*** MATERIAL FOR THE TASK Section Begins ***

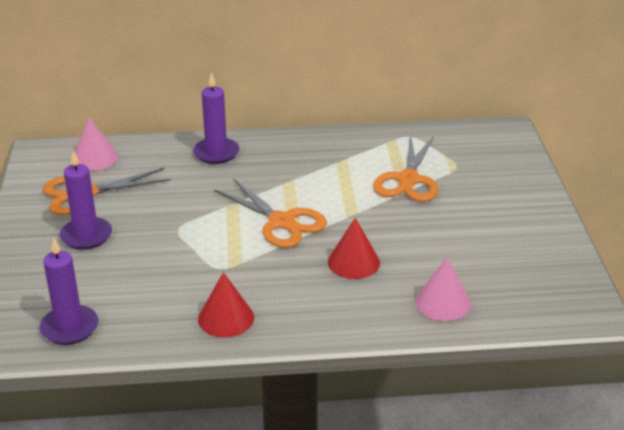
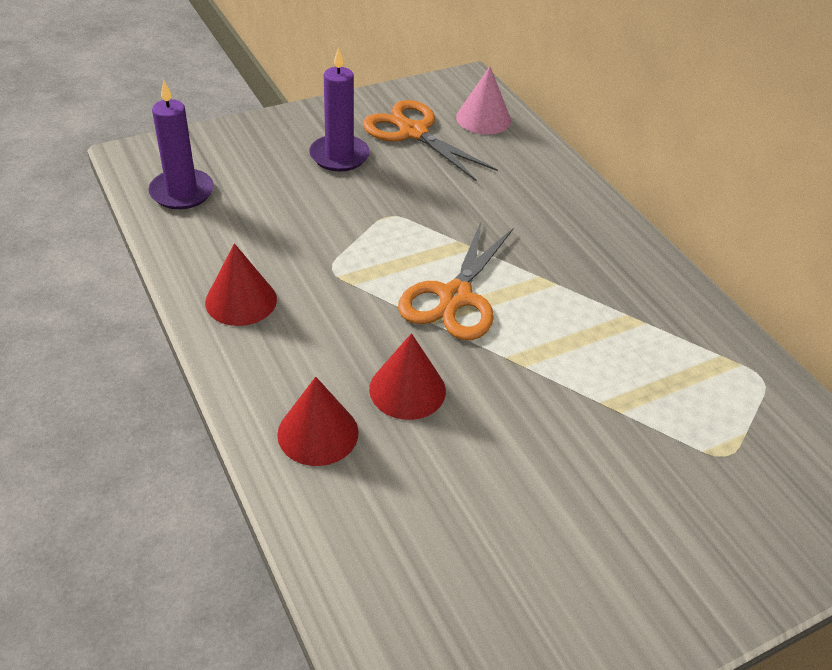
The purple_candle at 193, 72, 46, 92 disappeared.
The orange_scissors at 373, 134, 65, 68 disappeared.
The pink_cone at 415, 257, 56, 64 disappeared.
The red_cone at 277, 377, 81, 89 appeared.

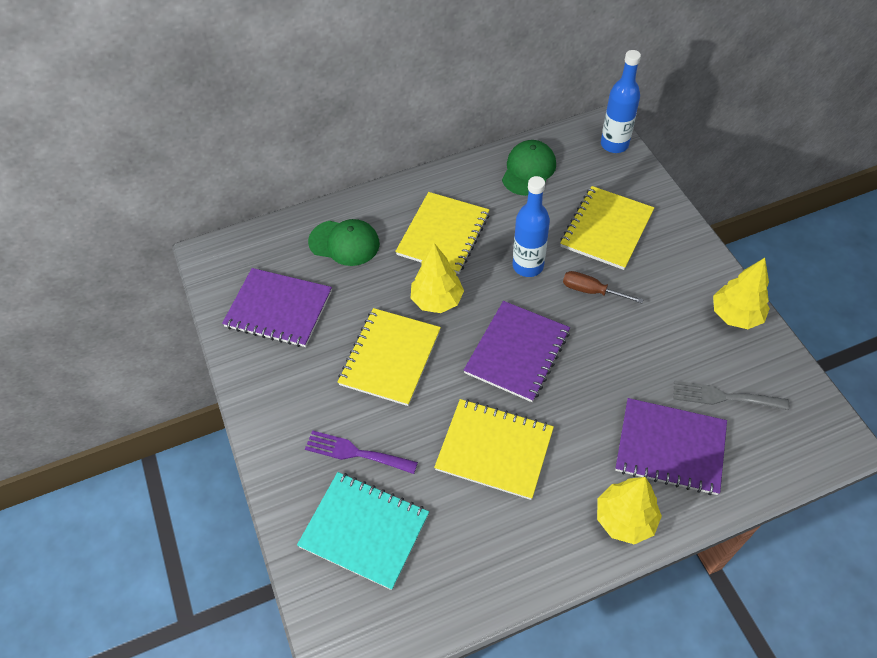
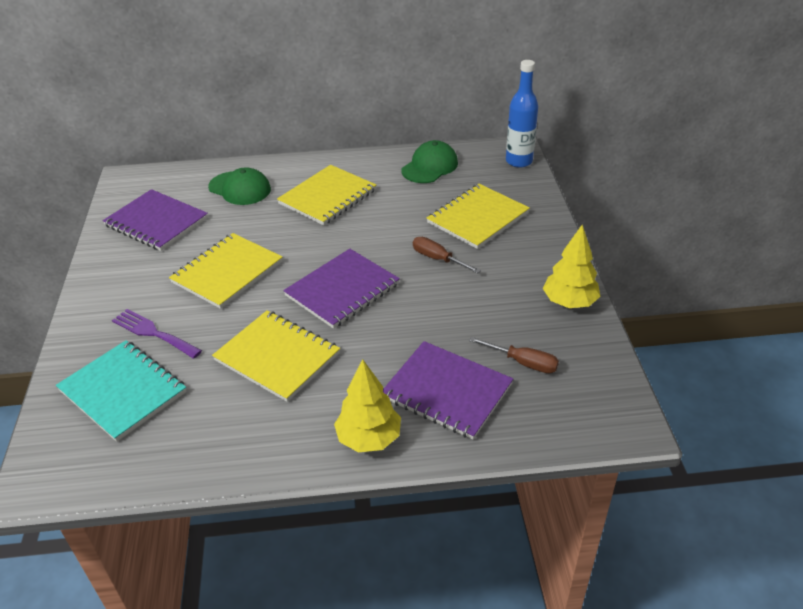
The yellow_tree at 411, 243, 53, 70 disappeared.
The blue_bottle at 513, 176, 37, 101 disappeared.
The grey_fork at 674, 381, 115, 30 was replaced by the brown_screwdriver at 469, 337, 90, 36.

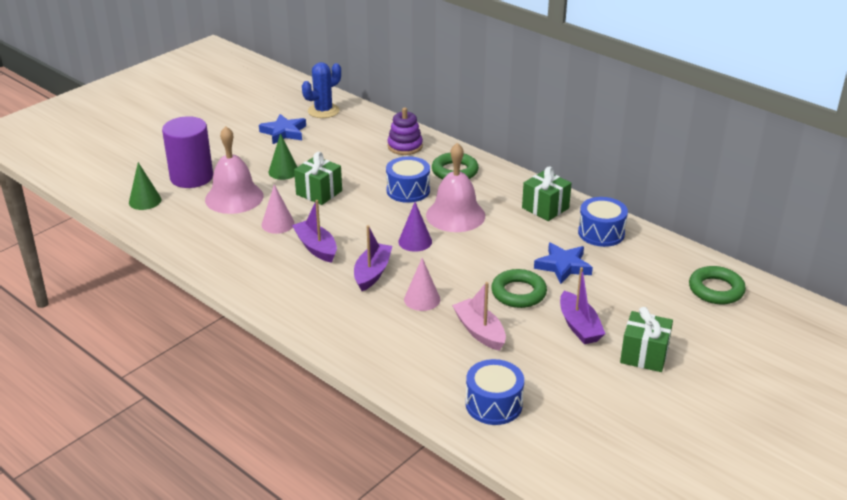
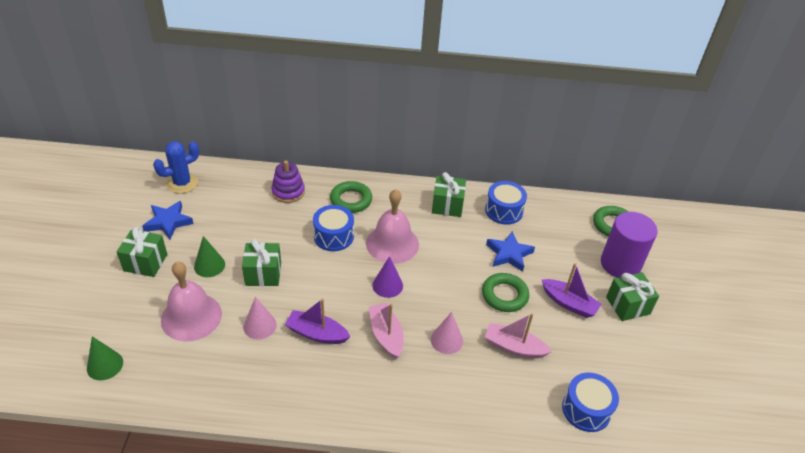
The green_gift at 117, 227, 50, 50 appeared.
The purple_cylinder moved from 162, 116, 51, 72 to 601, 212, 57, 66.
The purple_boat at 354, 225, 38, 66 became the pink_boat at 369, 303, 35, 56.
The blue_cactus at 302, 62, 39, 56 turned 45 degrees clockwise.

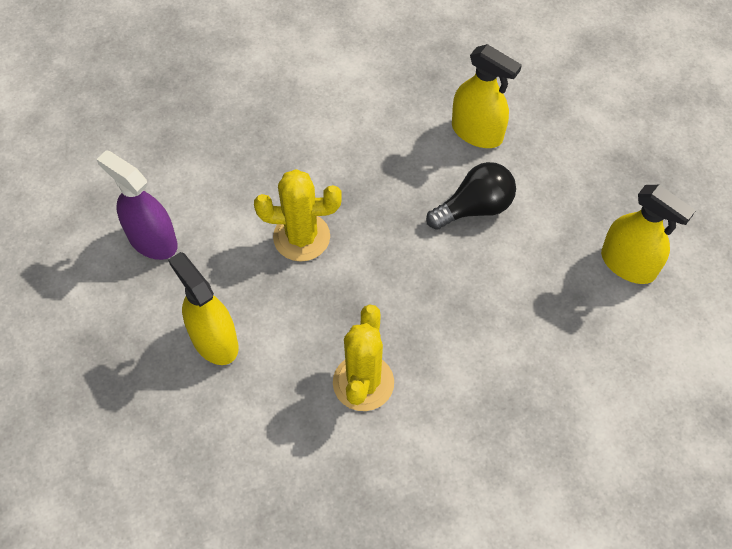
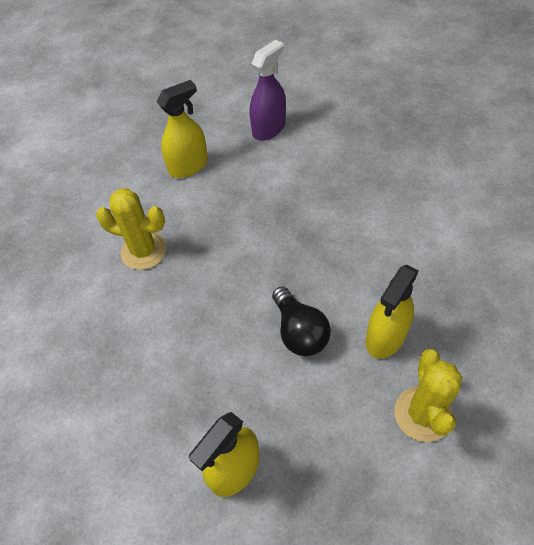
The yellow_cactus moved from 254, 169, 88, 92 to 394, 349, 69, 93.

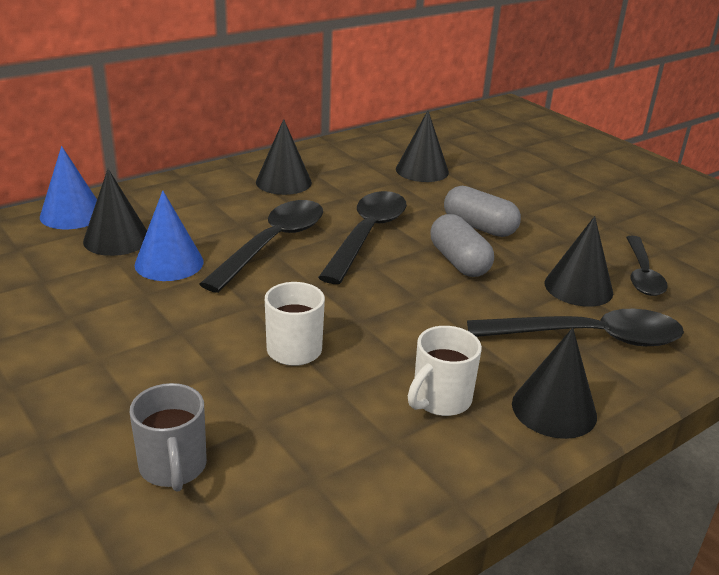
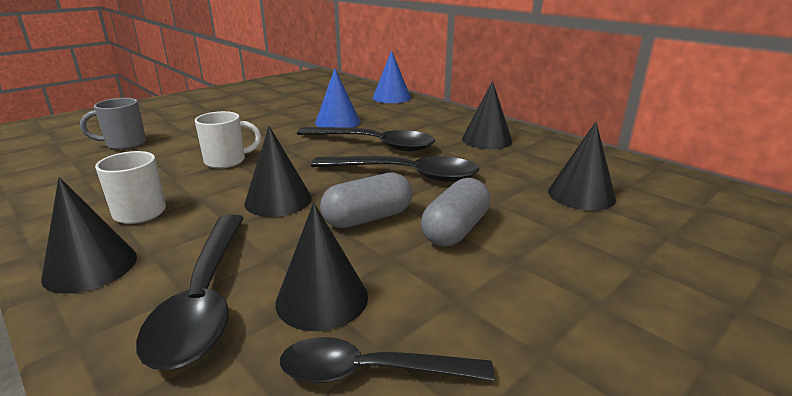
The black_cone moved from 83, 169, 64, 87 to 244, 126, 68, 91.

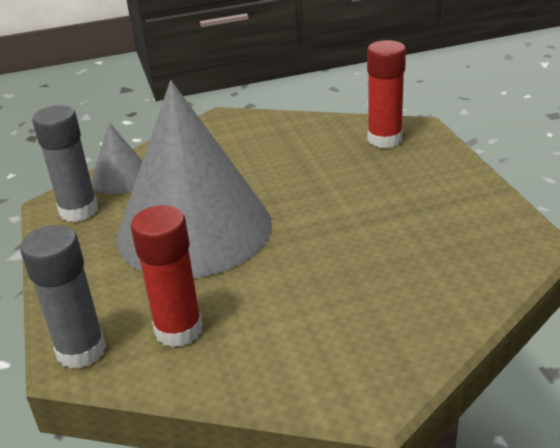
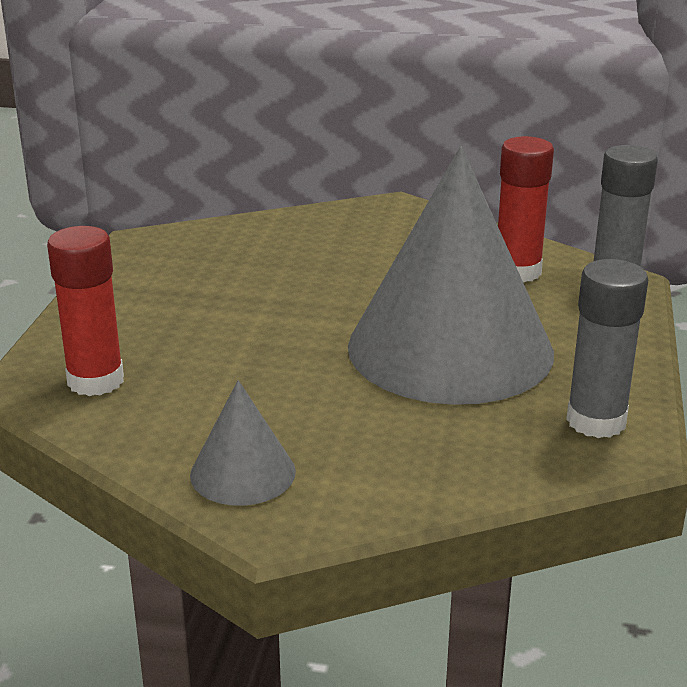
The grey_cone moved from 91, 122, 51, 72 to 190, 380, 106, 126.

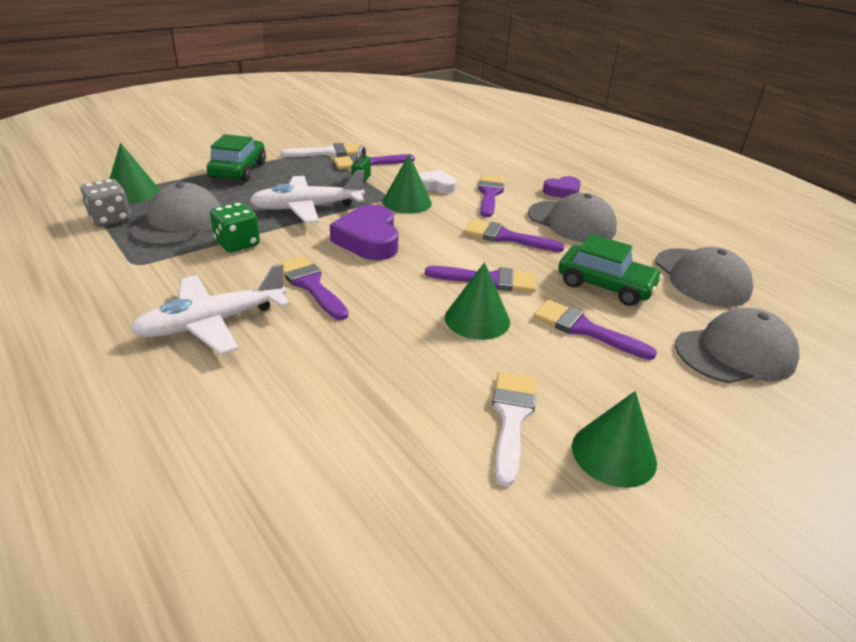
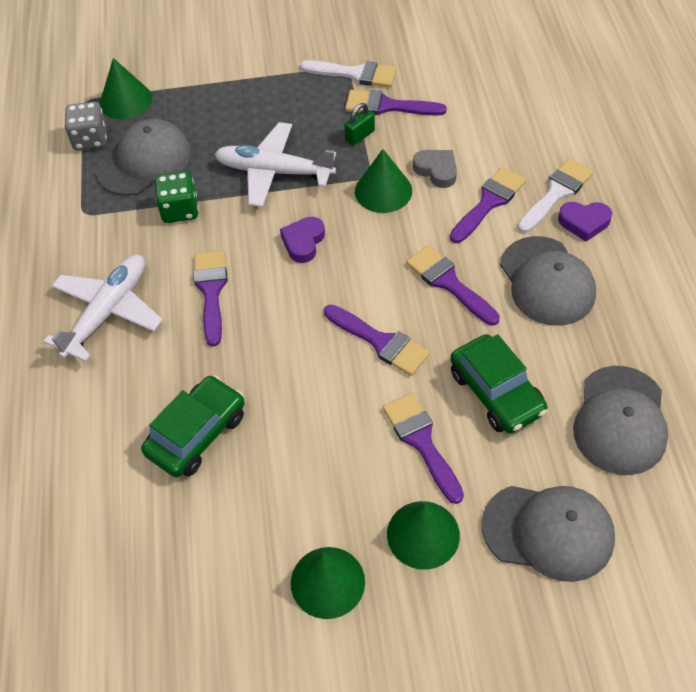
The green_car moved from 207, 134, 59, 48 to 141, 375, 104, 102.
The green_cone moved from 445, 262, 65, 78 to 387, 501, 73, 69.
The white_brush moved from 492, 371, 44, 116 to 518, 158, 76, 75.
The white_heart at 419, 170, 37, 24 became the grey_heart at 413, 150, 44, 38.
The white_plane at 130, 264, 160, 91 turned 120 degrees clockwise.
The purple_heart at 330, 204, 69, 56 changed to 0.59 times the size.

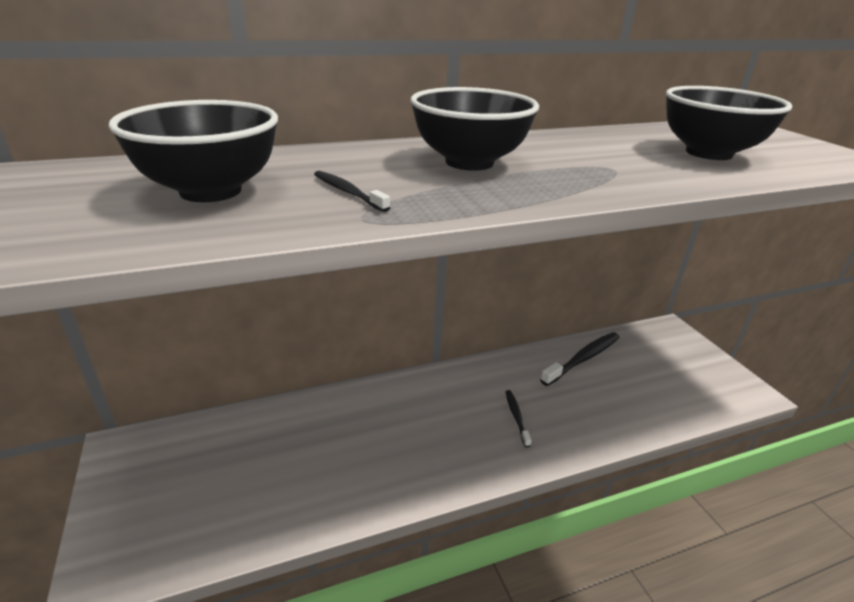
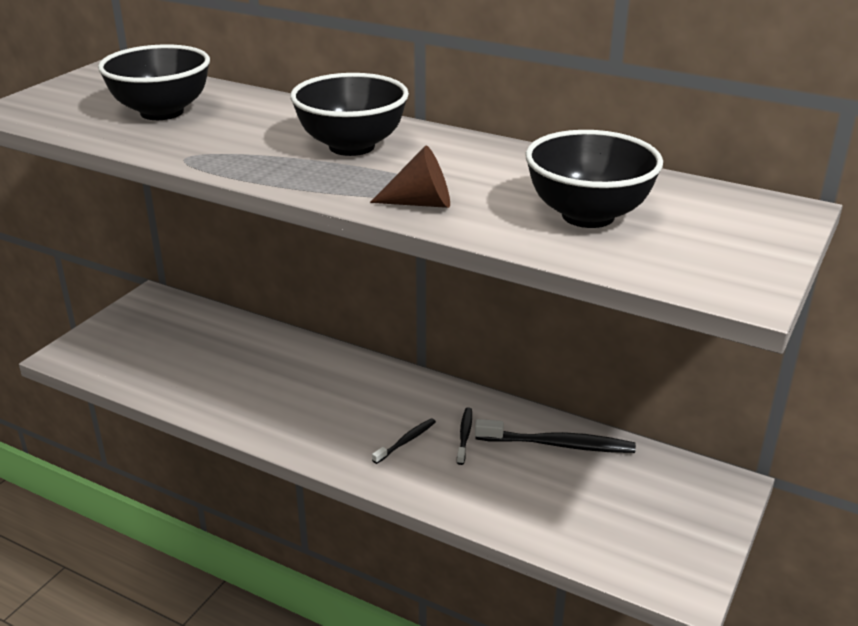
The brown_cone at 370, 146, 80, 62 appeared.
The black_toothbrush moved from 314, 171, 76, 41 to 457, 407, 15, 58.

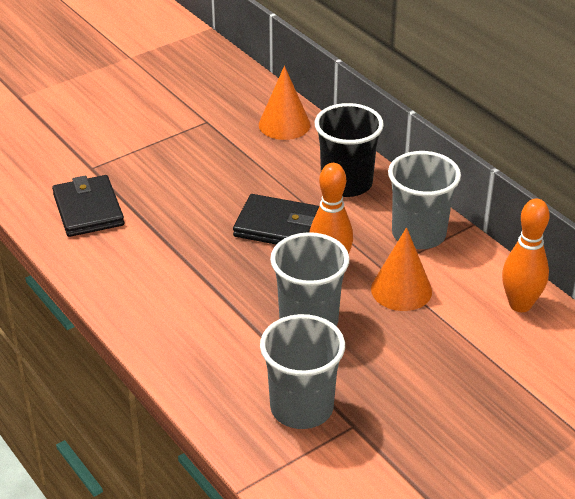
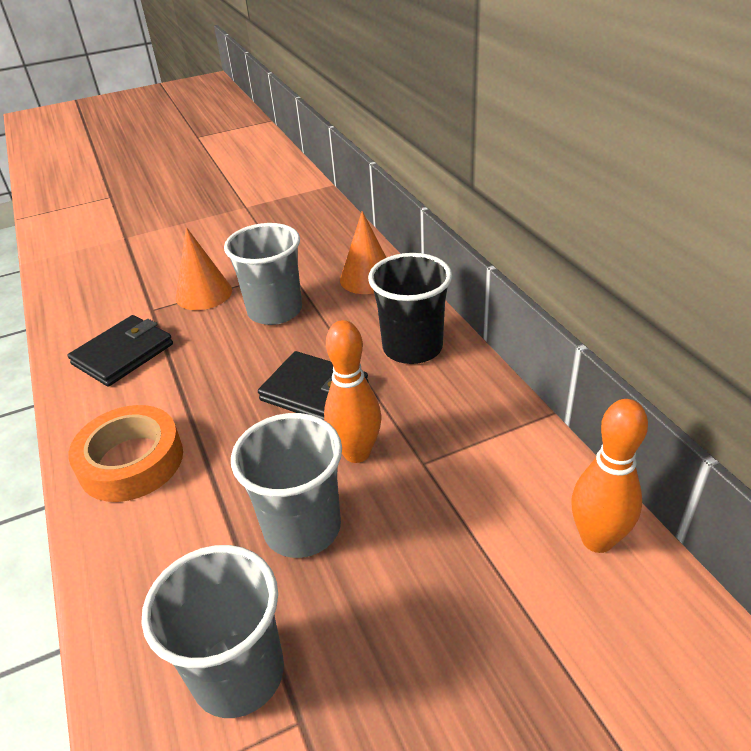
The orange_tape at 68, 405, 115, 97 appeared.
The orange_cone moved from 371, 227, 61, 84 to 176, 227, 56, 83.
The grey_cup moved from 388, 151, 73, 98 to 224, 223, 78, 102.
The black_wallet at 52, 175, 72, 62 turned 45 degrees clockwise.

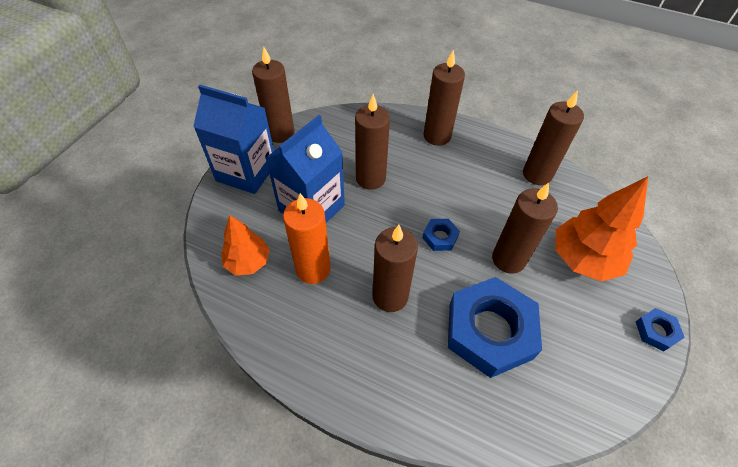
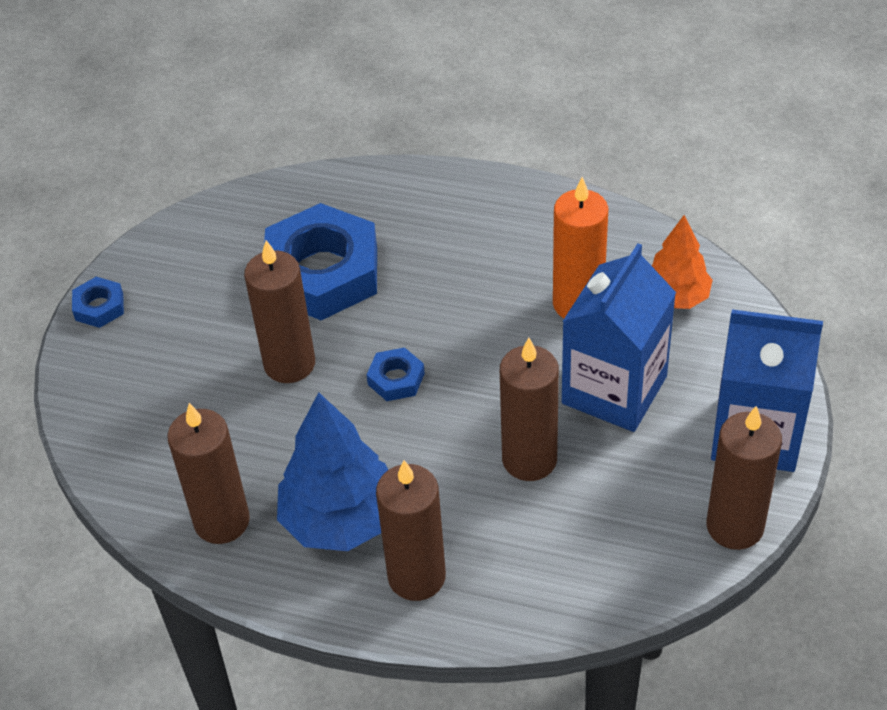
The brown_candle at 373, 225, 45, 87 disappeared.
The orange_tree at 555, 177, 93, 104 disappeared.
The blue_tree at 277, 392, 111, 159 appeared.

*** MATERIAL FOR THE TASK Section Ends ***

Please write out exactly, and only, the lines from the beginning of the entries through the line containing "The pink_cone at", including both and skipping all pictures.

The purple_candle at 193, 72, 46, 92 disappeared.
The orange_scissors at 373, 134, 65, 68 disappeared.
The pink_cone at 415, 257, 56, 64 disappeared.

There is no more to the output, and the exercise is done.